§ **Task instructions**: Output the records as a numbered list, starting at the line that contains "Newtbridge [166, 1551]" and running through the end of the records. Leave out any blank lines.

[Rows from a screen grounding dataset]
— begin —

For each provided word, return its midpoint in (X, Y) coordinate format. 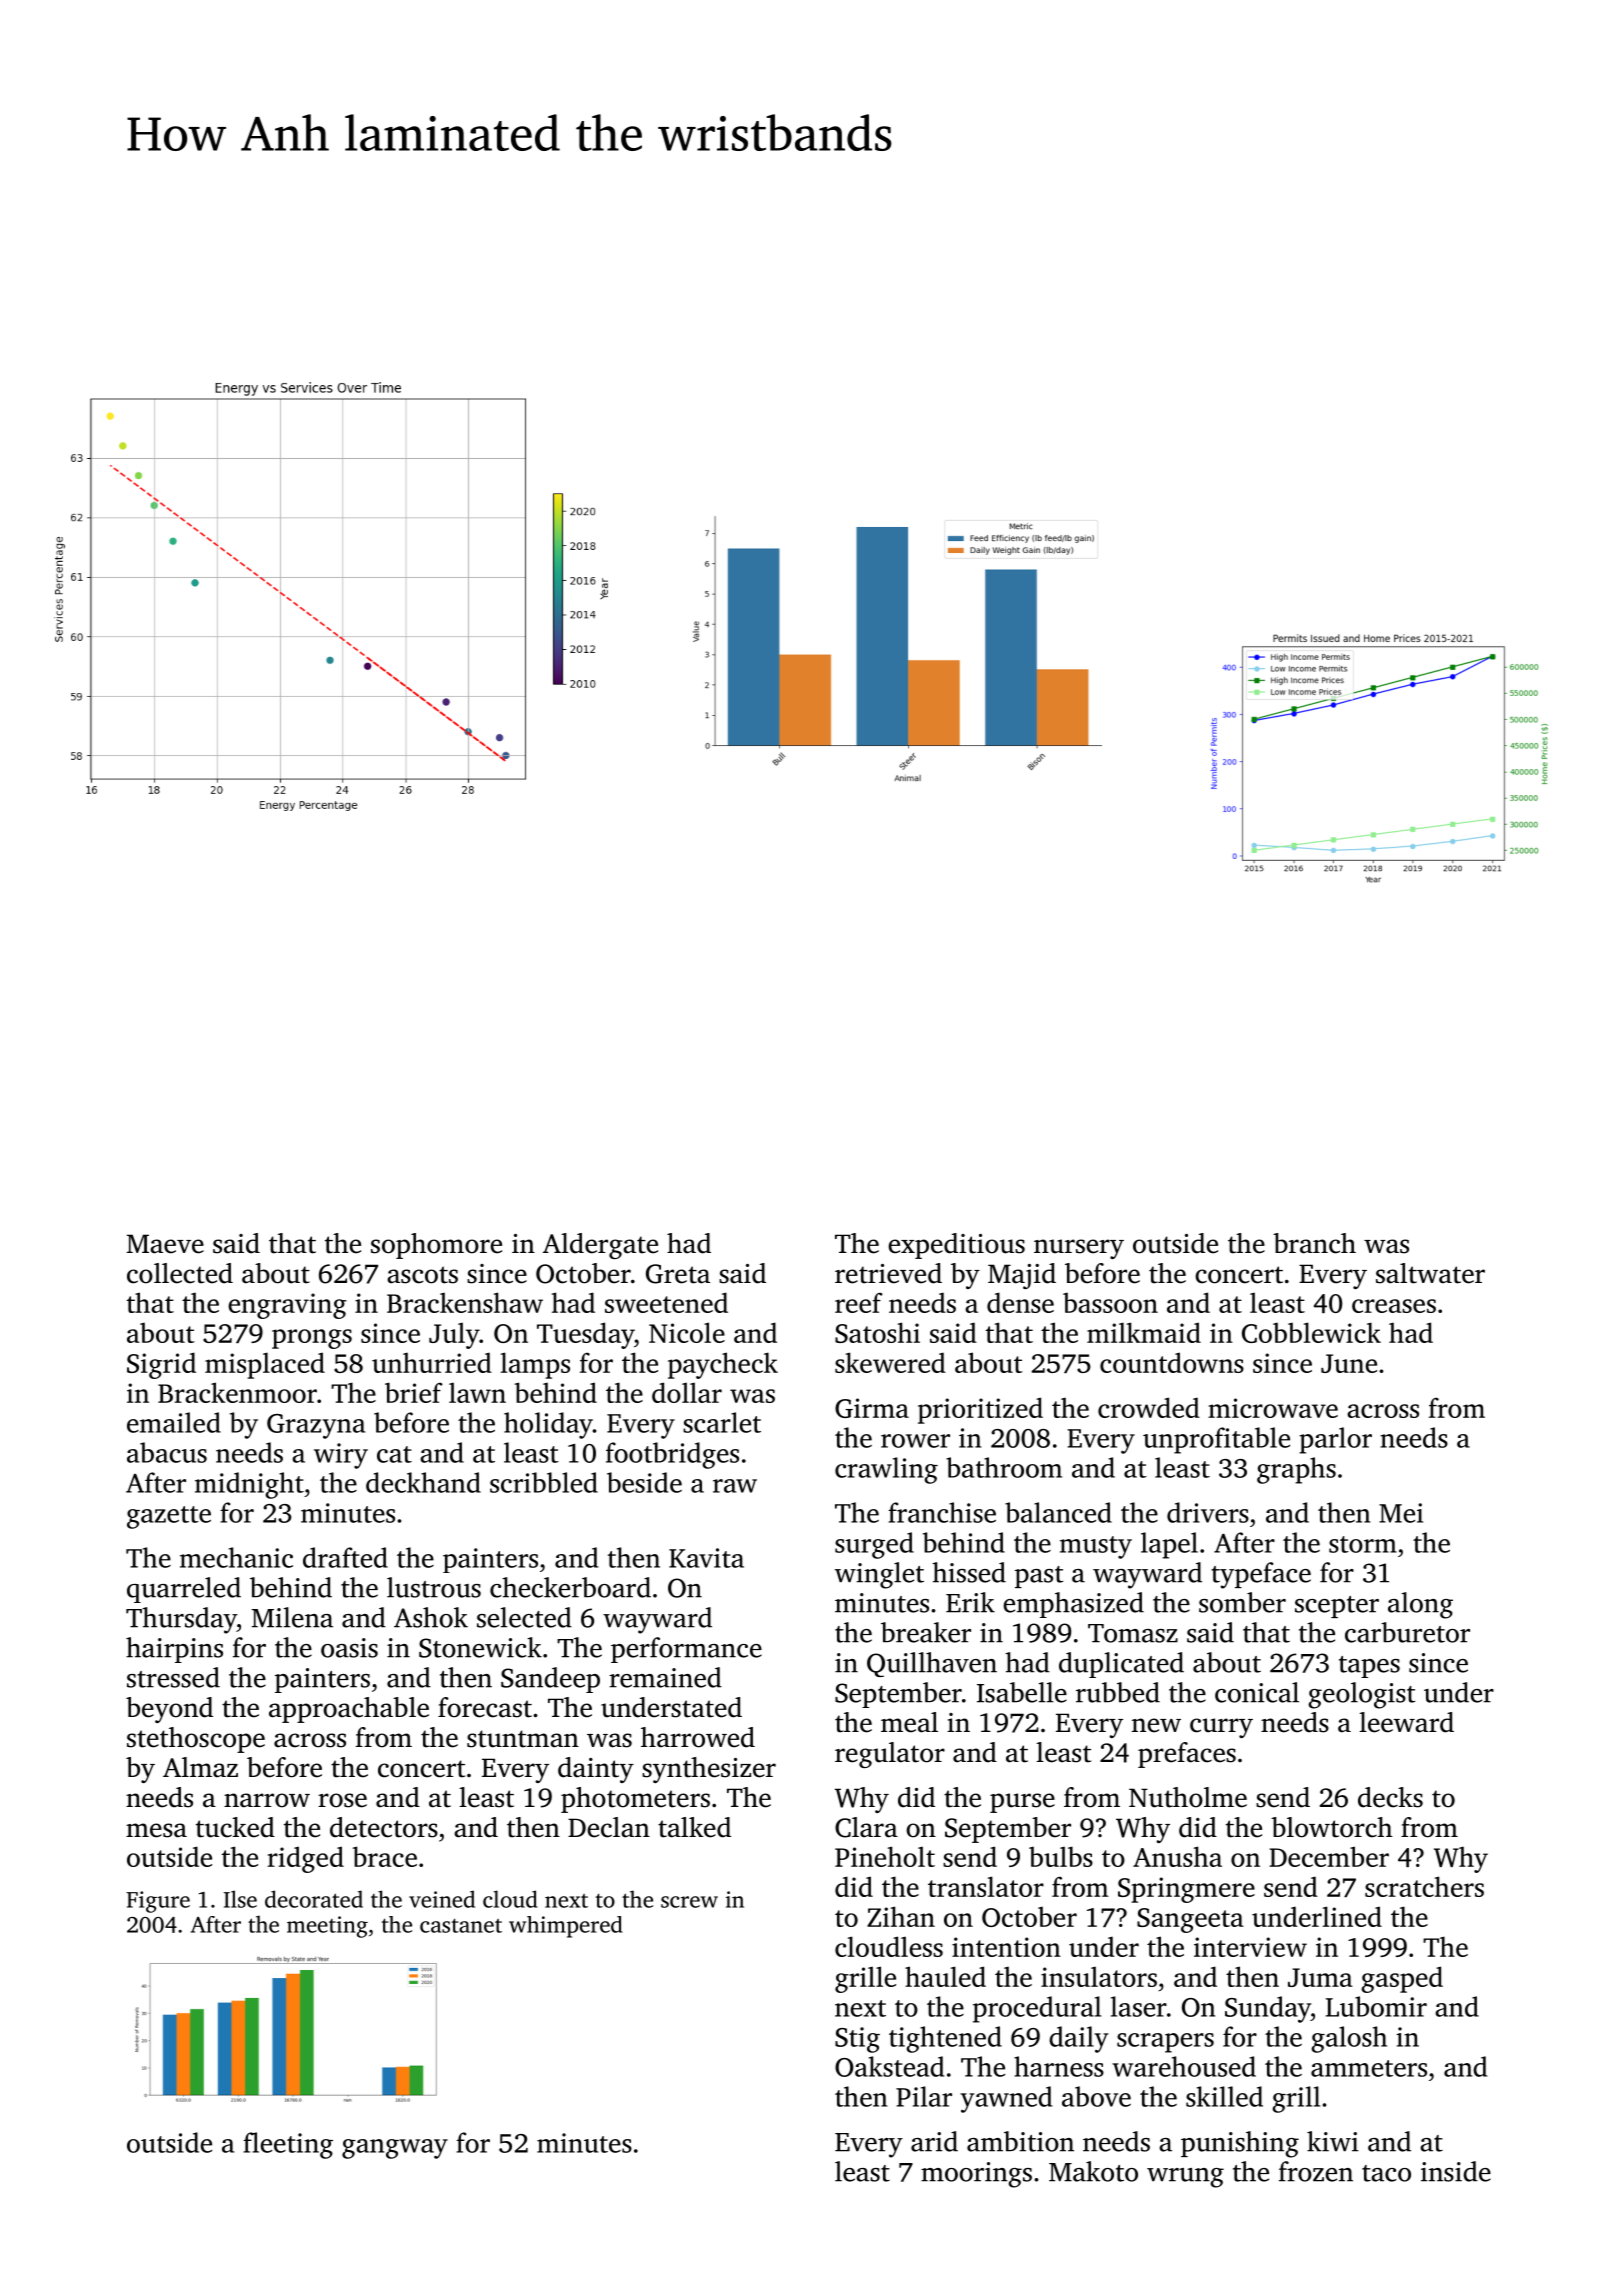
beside (644, 1482)
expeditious (956, 1246)
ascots (422, 1275)
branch (1314, 1243)
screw (689, 1902)
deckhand (423, 1482)
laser (1139, 2006)
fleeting (288, 2145)
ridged (306, 1859)
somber (1242, 1602)
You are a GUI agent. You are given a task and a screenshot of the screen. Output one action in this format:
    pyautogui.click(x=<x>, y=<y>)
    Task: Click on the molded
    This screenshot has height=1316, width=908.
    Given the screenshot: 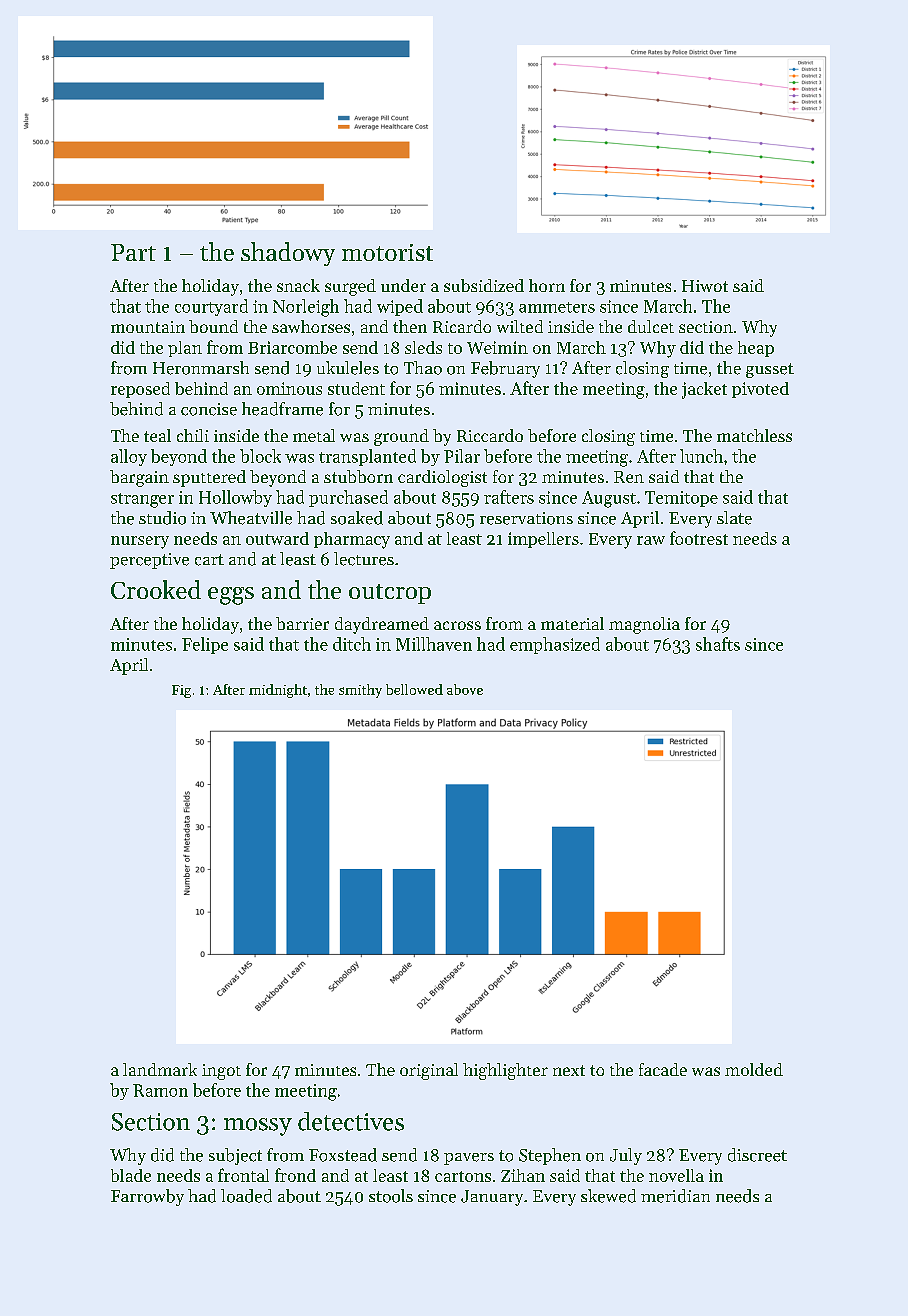 What is the action you would take?
    pyautogui.click(x=754, y=1069)
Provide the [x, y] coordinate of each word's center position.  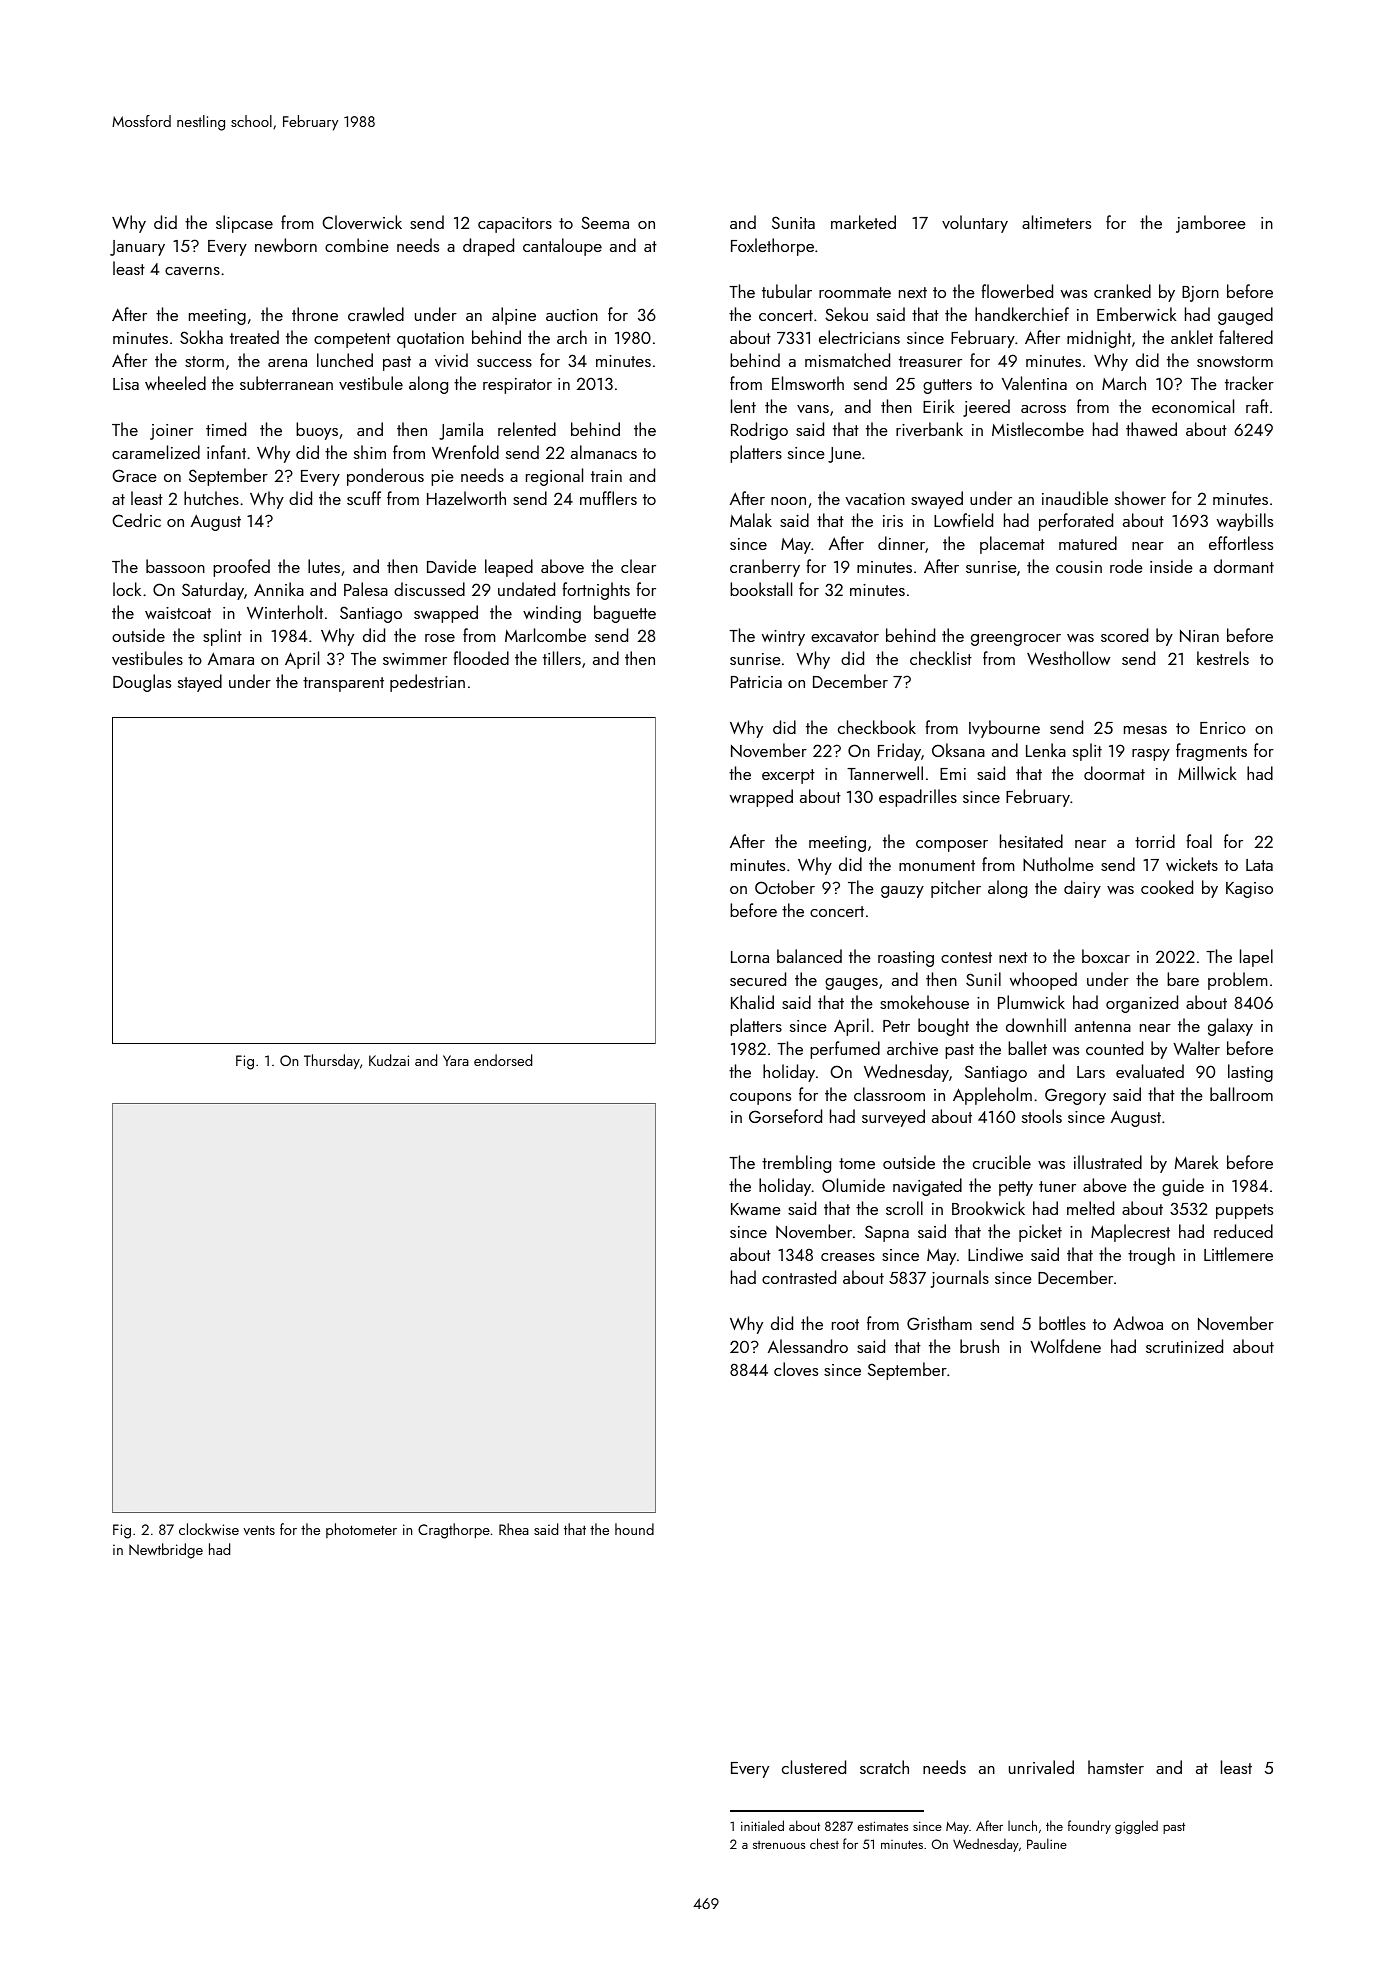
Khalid [752, 1002]
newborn [286, 245]
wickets [1192, 864]
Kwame [756, 1209]
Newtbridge [166, 1551]
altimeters [1056, 222]
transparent [343, 684]
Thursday [332, 1062]
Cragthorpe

— end —

§ **Exercise result**:
1. Newtbridge [166, 1551]
2. altimeters [1056, 222]
3. transparent [343, 684]
4. Thursday [332, 1062]
5. Cragthorpe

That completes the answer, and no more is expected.